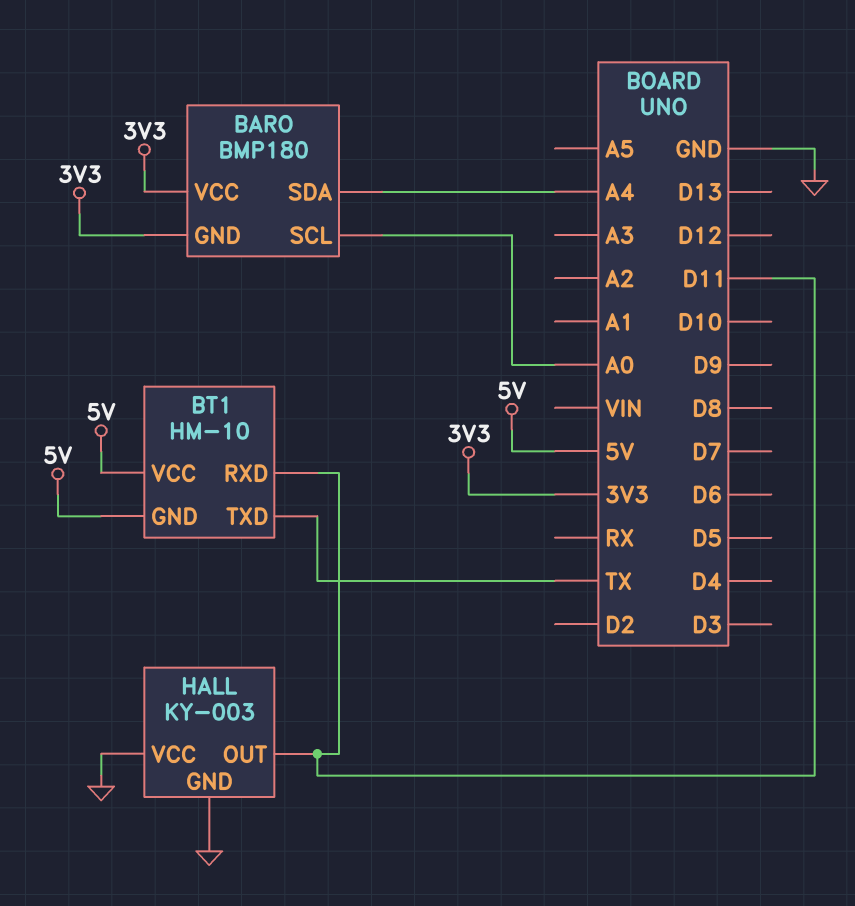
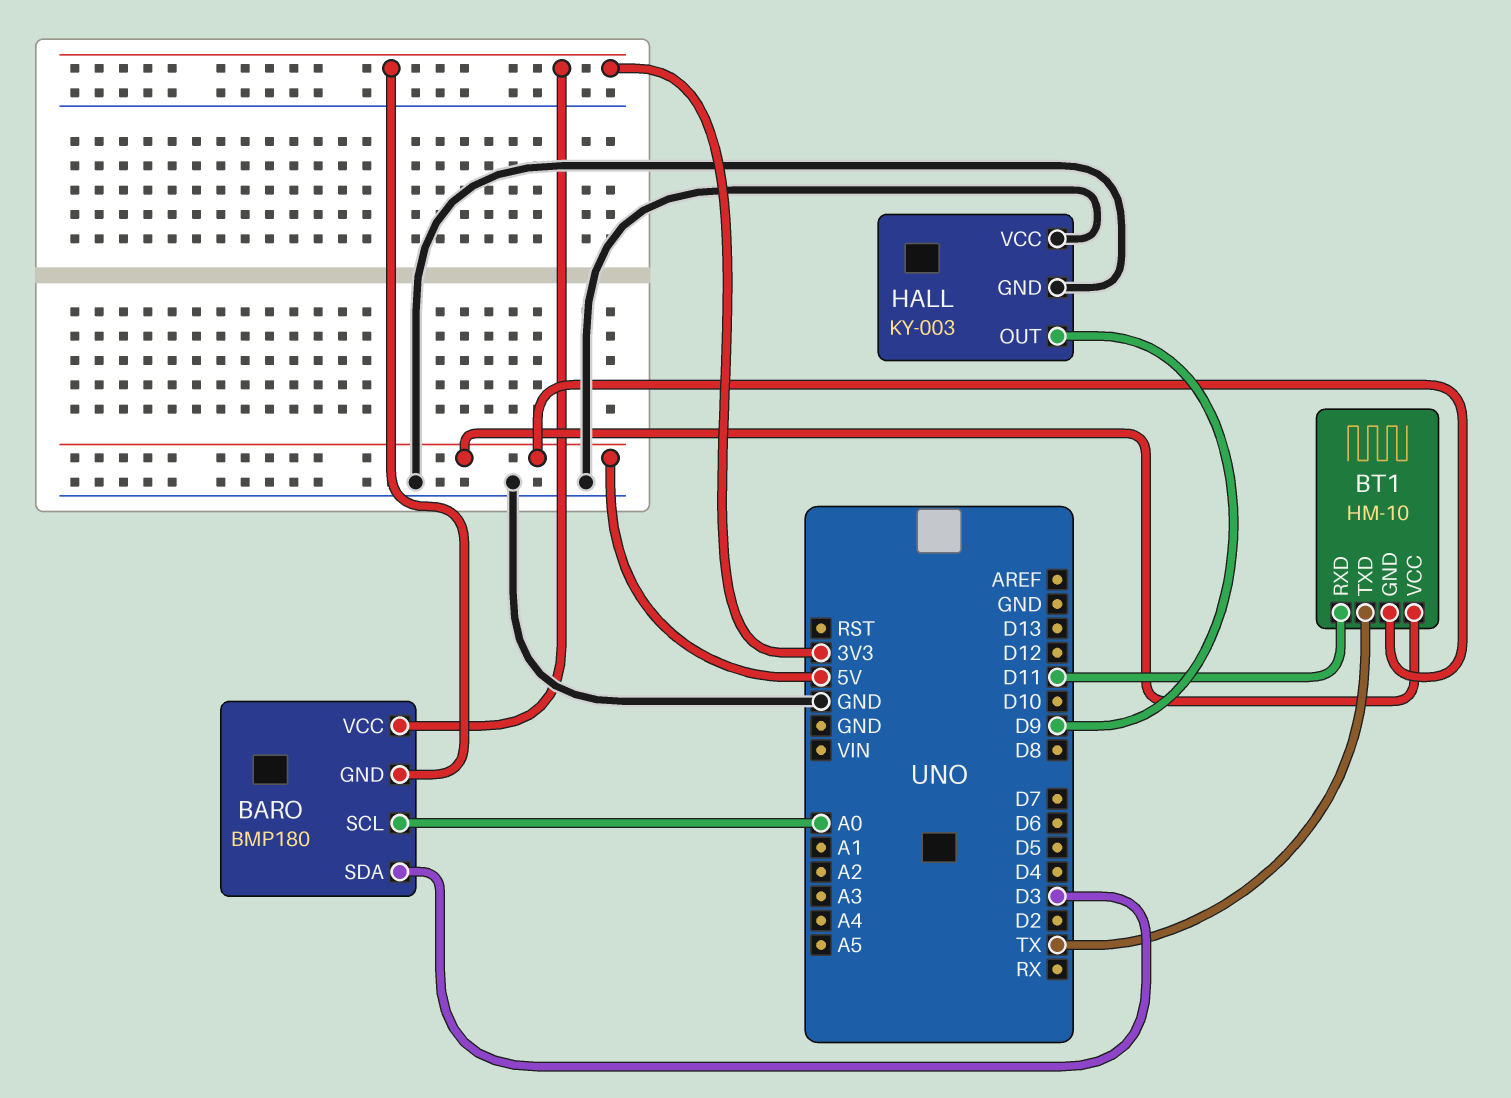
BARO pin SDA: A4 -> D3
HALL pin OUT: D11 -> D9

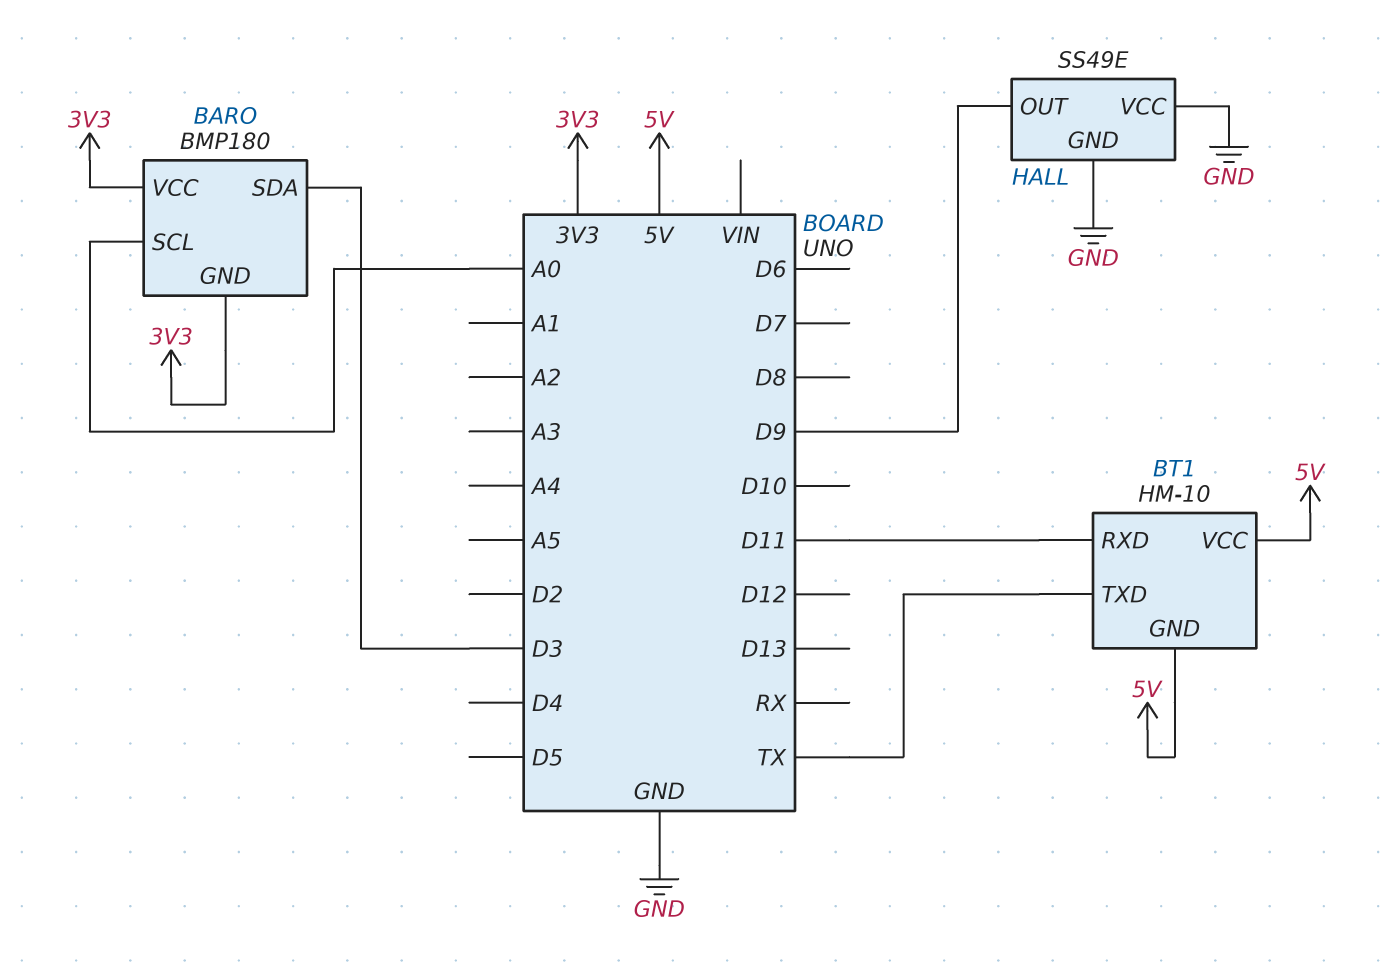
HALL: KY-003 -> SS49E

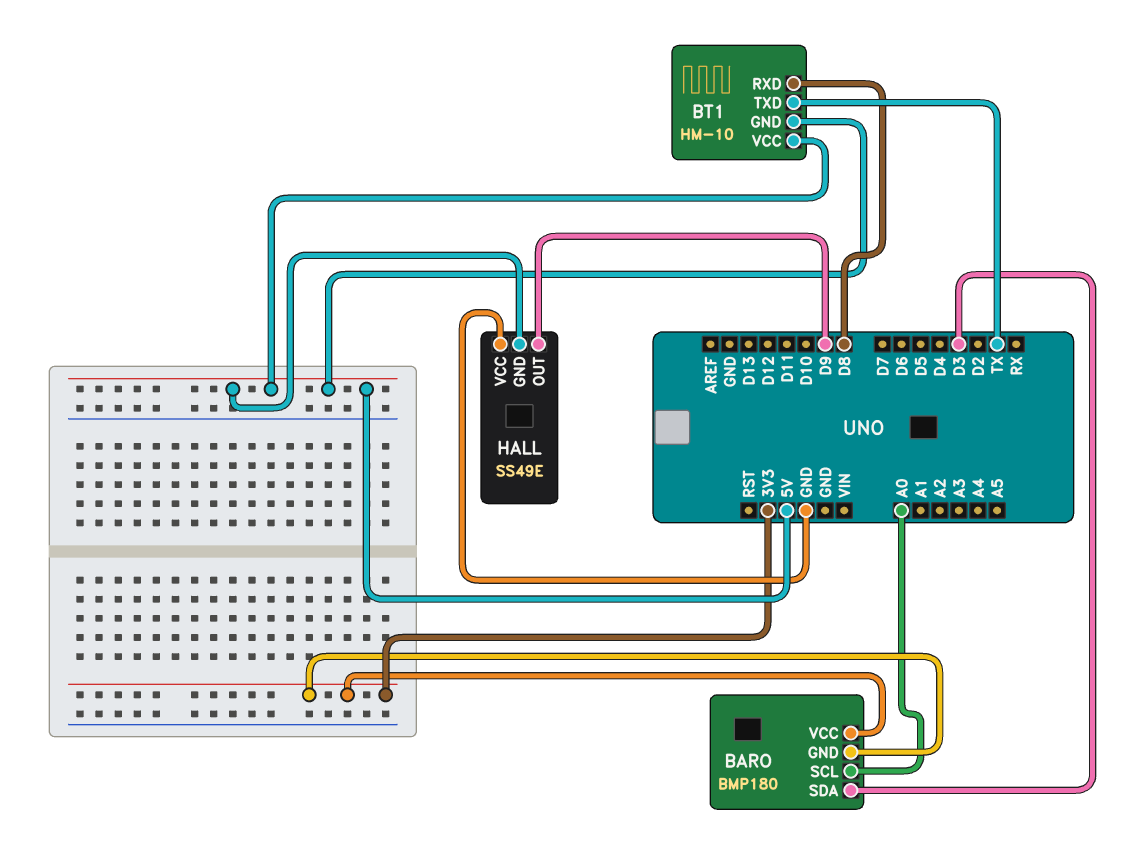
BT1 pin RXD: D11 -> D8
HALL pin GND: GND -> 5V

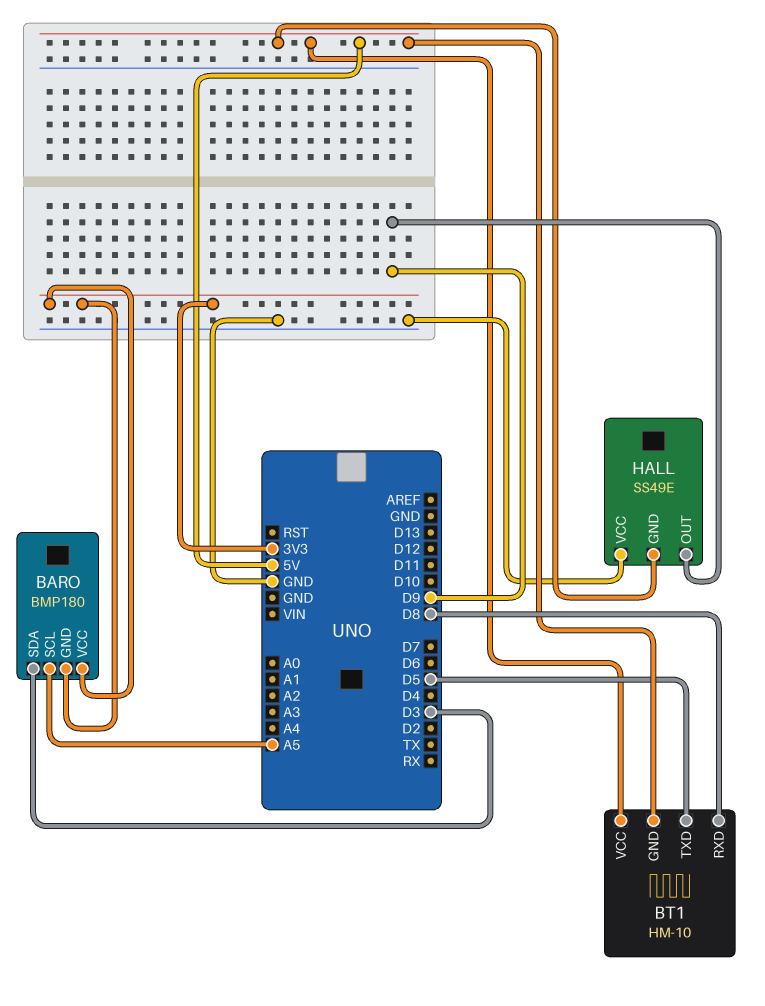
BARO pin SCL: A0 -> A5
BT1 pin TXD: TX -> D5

## REQUIREMENT
Beginning at the line with "HALL pin OUT: D11 -> D9", reproduce word for word each line through the last line of the records. Include both ends but no pictures.

## SOLUTION TO THIS TASK
HALL pin OUT: D11 -> D9

HALL: KY-003 -> SS49E

BT1 pin RXD: D11 -> D8
HALL pin GND: GND -> 5V

BARO pin SCL: A0 -> A5
BT1 pin TXD: TX -> D5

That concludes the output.